• _Dataset records_
[Start of Attachment]

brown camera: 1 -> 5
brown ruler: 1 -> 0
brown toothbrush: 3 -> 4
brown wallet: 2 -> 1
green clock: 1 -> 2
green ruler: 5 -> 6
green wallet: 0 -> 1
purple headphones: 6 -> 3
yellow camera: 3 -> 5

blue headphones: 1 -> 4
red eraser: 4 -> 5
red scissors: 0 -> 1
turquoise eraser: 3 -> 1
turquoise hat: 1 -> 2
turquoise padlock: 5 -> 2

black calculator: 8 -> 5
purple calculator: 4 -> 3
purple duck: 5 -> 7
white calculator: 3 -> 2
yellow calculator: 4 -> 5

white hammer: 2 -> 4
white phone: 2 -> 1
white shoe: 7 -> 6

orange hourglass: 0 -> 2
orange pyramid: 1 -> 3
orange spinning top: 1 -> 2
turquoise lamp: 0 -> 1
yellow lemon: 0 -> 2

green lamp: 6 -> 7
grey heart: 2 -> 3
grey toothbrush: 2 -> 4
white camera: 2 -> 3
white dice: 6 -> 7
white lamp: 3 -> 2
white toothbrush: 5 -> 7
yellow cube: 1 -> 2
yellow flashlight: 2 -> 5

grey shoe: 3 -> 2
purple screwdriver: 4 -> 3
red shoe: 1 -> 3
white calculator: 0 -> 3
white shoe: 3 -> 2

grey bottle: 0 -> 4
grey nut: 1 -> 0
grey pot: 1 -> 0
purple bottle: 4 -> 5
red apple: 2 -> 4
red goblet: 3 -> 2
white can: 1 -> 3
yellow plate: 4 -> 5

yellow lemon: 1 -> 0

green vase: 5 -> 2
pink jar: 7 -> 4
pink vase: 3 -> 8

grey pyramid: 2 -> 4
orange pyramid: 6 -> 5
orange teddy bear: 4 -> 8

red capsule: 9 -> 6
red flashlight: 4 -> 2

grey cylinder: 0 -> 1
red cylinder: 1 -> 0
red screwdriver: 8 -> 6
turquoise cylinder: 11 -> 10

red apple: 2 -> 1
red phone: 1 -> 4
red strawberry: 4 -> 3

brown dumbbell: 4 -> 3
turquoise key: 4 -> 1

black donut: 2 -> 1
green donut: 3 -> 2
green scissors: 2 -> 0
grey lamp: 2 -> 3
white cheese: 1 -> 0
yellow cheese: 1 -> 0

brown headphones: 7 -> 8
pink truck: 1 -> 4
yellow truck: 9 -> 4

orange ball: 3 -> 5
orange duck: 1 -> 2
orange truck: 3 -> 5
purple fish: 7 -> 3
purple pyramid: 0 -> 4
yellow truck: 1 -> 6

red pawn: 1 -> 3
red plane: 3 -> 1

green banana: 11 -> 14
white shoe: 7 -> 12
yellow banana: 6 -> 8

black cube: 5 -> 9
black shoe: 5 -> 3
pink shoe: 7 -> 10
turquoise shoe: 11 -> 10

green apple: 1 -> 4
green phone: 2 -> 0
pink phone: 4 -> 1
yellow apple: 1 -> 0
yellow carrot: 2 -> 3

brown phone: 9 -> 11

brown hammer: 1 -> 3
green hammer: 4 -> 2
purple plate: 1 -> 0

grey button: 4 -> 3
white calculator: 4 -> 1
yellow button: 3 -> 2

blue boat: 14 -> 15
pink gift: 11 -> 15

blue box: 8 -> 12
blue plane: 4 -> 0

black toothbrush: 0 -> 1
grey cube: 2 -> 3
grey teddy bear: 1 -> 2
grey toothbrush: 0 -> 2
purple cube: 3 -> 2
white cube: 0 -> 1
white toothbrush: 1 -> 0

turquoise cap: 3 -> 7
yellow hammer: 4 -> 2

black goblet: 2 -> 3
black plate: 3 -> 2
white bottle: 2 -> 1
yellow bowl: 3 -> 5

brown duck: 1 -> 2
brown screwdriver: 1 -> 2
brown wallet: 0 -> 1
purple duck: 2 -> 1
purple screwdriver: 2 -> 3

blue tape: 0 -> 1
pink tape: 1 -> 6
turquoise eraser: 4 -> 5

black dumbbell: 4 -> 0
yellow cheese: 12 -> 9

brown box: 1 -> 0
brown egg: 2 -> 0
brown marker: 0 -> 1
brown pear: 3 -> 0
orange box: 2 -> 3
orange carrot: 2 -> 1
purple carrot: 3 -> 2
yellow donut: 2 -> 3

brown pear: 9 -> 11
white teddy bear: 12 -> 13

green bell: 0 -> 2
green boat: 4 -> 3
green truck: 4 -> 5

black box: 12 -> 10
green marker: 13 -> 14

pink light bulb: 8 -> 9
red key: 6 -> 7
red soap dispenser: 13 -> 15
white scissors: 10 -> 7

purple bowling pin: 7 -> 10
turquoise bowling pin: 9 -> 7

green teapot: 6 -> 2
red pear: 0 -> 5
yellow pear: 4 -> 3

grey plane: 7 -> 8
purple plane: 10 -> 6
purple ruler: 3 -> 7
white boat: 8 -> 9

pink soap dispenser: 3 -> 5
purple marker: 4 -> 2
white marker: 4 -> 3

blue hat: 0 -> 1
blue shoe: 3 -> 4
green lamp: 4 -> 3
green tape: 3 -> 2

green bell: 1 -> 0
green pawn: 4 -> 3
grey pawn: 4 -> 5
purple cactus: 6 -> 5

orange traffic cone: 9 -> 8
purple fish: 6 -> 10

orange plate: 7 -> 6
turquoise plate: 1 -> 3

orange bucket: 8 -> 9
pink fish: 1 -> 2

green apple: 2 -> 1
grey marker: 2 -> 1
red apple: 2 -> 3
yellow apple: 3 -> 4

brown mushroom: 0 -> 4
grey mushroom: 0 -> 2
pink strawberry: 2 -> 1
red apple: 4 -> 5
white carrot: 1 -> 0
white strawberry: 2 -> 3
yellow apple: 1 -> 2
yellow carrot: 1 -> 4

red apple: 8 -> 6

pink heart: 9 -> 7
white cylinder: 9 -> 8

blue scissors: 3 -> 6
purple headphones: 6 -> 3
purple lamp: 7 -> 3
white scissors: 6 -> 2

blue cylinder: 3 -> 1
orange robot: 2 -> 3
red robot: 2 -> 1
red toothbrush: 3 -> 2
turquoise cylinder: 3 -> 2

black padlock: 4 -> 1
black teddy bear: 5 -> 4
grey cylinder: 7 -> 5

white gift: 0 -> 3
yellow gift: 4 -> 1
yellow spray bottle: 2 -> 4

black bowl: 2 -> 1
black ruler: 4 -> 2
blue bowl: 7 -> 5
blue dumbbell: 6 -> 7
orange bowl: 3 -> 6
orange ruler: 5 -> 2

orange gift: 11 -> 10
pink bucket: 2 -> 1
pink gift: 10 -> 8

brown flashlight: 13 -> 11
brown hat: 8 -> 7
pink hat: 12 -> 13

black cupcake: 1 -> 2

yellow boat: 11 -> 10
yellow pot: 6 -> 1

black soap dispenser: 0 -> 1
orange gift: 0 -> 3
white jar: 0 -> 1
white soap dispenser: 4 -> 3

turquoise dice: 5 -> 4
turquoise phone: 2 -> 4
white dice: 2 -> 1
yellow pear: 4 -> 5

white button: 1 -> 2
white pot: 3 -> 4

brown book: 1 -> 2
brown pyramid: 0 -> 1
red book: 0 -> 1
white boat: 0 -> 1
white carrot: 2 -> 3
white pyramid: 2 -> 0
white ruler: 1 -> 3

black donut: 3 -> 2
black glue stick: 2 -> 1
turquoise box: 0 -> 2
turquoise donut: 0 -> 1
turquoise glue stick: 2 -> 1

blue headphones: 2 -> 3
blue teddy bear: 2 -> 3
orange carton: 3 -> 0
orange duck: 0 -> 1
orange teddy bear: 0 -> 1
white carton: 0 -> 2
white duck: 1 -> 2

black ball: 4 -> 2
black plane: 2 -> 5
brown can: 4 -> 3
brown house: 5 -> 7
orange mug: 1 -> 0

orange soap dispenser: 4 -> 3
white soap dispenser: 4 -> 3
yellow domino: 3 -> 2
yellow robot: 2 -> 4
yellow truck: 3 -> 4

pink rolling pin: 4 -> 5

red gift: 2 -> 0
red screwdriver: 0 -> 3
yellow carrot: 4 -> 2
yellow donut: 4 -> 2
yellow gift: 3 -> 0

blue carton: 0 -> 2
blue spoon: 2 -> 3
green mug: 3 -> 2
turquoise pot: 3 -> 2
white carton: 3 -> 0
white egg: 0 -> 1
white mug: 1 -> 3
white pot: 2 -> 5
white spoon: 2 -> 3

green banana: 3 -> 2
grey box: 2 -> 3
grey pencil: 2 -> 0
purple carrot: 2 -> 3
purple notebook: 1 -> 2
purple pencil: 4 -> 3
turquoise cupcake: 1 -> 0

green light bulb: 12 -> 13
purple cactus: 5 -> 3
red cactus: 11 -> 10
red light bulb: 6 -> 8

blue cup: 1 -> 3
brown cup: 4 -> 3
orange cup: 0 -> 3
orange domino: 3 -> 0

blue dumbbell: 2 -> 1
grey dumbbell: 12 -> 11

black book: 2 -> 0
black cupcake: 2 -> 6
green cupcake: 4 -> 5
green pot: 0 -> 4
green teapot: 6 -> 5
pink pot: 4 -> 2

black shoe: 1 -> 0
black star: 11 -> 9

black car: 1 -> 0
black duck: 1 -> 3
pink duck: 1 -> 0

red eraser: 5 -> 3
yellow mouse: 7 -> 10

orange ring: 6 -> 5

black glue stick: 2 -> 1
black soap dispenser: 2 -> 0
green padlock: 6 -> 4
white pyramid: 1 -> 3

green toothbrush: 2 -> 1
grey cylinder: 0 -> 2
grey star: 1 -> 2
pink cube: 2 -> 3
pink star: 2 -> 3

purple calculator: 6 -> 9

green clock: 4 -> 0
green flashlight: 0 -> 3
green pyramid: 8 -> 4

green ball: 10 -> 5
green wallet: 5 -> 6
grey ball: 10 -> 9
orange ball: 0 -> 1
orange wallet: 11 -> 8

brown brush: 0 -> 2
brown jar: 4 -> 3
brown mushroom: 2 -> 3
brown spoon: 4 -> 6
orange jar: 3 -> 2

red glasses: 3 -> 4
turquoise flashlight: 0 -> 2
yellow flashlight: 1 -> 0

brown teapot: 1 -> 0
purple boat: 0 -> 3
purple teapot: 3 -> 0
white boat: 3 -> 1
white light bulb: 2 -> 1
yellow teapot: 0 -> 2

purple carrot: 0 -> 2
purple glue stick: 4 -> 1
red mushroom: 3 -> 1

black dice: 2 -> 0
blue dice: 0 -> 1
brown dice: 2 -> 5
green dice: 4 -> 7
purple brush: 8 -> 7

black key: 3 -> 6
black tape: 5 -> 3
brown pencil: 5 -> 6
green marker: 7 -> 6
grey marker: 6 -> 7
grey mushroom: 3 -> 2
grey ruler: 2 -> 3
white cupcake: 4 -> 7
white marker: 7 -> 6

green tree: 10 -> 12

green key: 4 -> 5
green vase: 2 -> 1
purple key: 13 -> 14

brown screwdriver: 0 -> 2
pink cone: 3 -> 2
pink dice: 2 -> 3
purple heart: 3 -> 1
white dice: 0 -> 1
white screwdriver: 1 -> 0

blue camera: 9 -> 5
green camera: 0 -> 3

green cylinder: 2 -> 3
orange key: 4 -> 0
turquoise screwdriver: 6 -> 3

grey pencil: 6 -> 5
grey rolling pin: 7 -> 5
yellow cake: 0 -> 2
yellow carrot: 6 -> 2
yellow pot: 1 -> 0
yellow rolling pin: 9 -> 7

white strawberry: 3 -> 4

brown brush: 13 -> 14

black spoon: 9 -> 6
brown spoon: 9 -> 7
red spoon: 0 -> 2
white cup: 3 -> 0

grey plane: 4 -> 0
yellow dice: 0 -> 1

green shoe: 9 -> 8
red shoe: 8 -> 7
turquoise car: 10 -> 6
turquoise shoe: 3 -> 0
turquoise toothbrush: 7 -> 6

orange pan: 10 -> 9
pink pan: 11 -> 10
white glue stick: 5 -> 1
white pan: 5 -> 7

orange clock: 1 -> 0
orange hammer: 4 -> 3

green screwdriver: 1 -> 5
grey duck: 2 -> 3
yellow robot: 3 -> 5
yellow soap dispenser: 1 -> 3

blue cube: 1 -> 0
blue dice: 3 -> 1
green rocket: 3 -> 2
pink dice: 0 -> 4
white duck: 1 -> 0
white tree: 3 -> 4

[End of Attachment]

Return a word-for-word copy of the lines from the beginning of the listing to the line holding "white phone: 2 -> 1", both kept.

brown camera: 1 -> 5
brown ruler: 1 -> 0
brown toothbrush: 3 -> 4
brown wallet: 2 -> 1
green clock: 1 -> 2
green ruler: 5 -> 6
green wallet: 0 -> 1
purple headphones: 6 -> 3
yellow camera: 3 -> 5

blue headphones: 1 -> 4
red eraser: 4 -> 5
red scissors: 0 -> 1
turquoise eraser: 3 -> 1
turquoise hat: 1 -> 2
turquoise padlock: 5 -> 2

black calculator: 8 -> 5
purple calculator: 4 -> 3
purple duck: 5 -> 7
white calculator: 3 -> 2
yellow calculator: 4 -> 5

white hammer: 2 -> 4
white phone: 2 -> 1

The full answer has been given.